*ASSIGNMENT*
Go to the line containing "284 446 346)" in the records below and print it and every following line exactly, on through the line containing "492 732 614)", then stop.

*INFORMATION GIVEN*
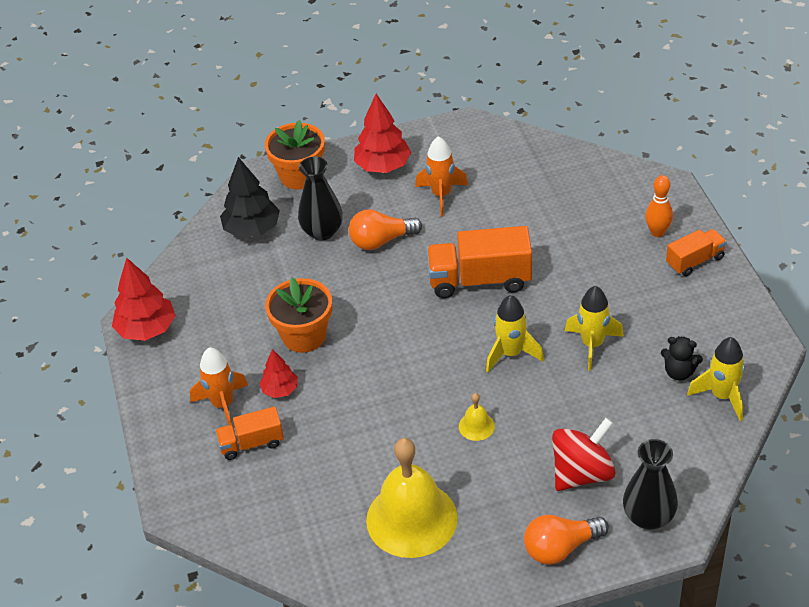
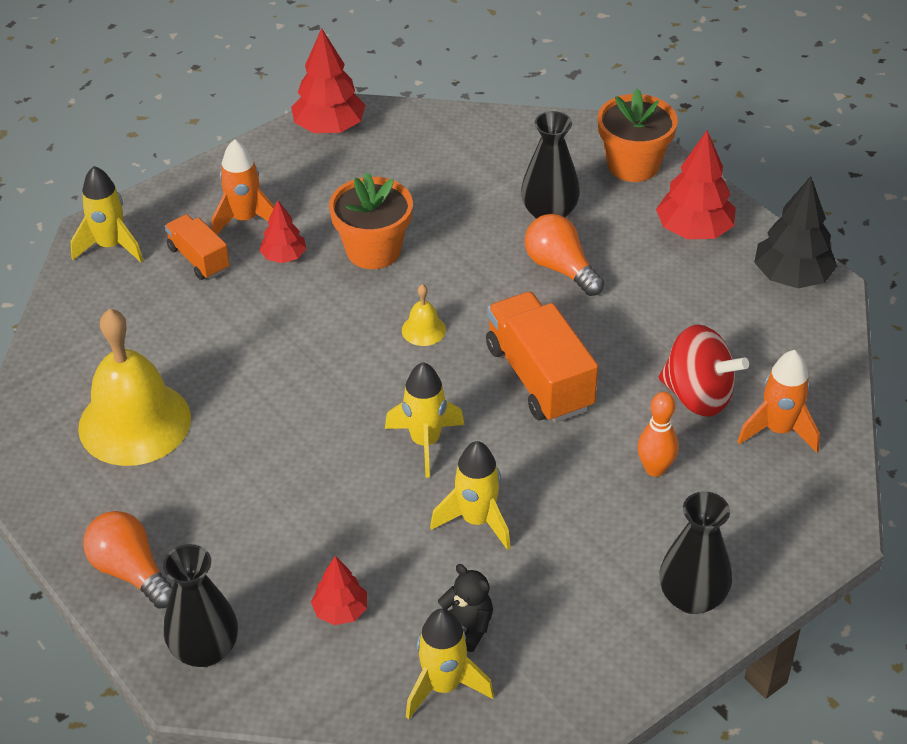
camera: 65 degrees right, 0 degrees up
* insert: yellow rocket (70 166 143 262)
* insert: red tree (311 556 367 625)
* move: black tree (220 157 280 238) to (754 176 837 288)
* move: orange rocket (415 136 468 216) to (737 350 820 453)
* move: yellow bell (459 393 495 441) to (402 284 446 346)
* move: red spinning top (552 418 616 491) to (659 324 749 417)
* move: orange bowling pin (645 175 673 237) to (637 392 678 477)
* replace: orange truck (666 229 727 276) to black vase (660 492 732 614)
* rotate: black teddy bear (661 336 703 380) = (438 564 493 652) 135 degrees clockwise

*SOLUTION TO THIS TASK*
* move: yellow bell (459 393 495 441) to (402 284 446 346)
* move: red spinning top (552 418 616 491) to (659 324 749 417)
* move: orange bowling pin (645 175 673 237) to (637 392 678 477)
* replace: orange truck (666 229 727 276) to black vase (660 492 732 614)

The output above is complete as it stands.